━━━ Data records

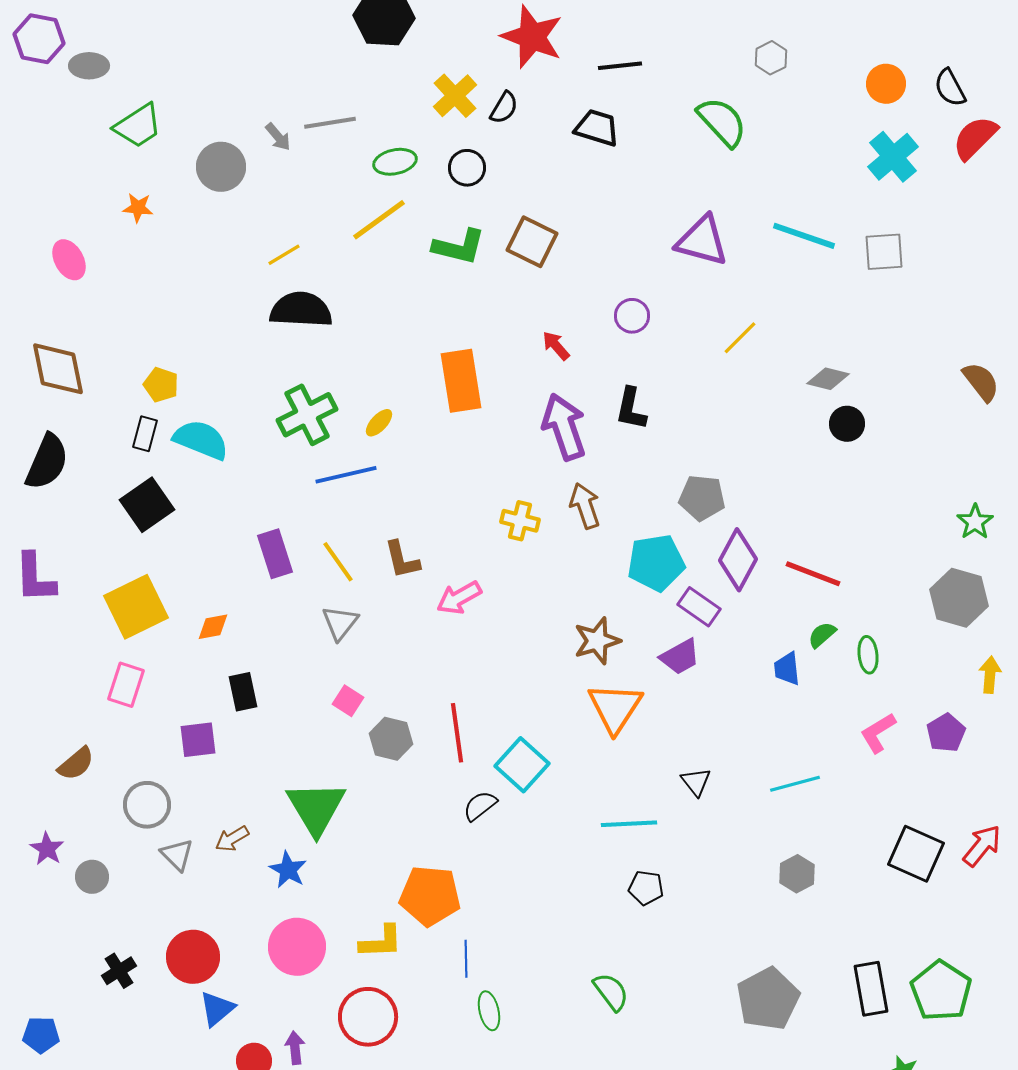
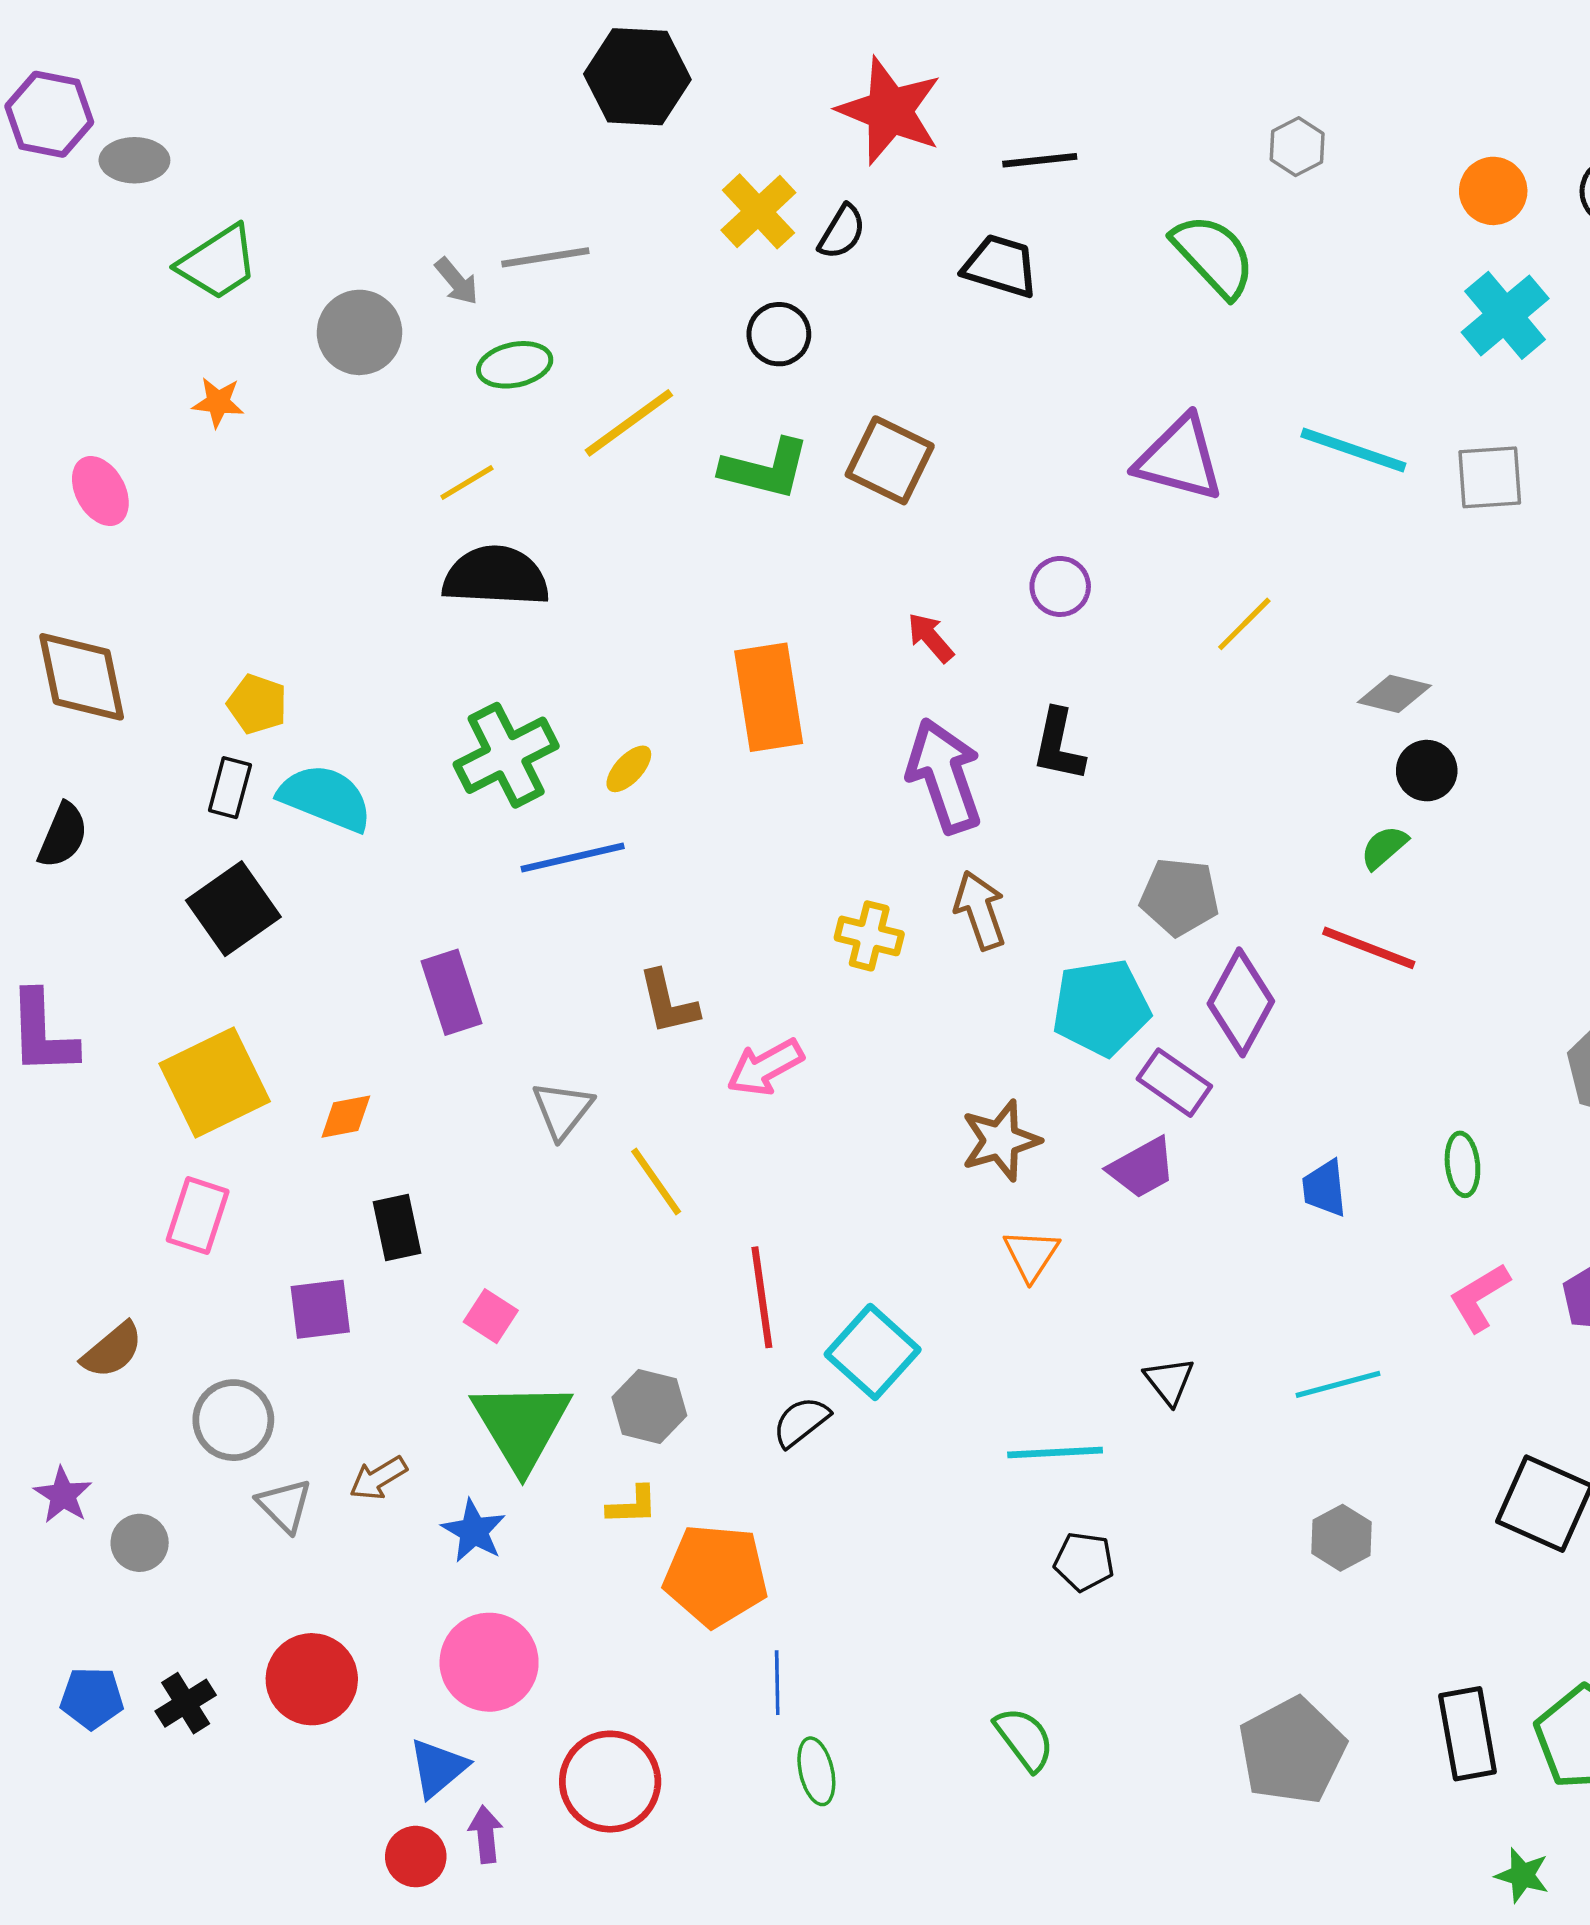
green ellipse: (395, 162) -> (515, 365), moved
black semicircle: (47, 462) -> (63, 835), size x0.7
yellow line: (338, 562) -> (656, 1181), moved
red line: (813, 574) -> (1369, 948), moved
green semicircle: (822, 635) -> (1384, 847), moved
pink square: (348, 701) -> (491, 1316), moved
orange triangle: (615, 708) -> (1031, 1255), size x0.6
gray hexagon: (391, 739) -> (649, 1406), moved
yellow L-shape: (381, 942) -> (632, 1505), moved, size x0.7
blue triangle: (217, 1009) -> (438, 1768), moved
blue pentagon: (41, 1035) -> (92, 1698), moved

━━━━━━

#### Your task
Your task is to extract the lines running from the one with "blue triangle: (217, 1009)" to the end of the material, inclusive, copying each exactly and adding nothing.

#### Result
blue triangle: (217, 1009) -> (438, 1768), moved
blue pentagon: (41, 1035) -> (92, 1698), moved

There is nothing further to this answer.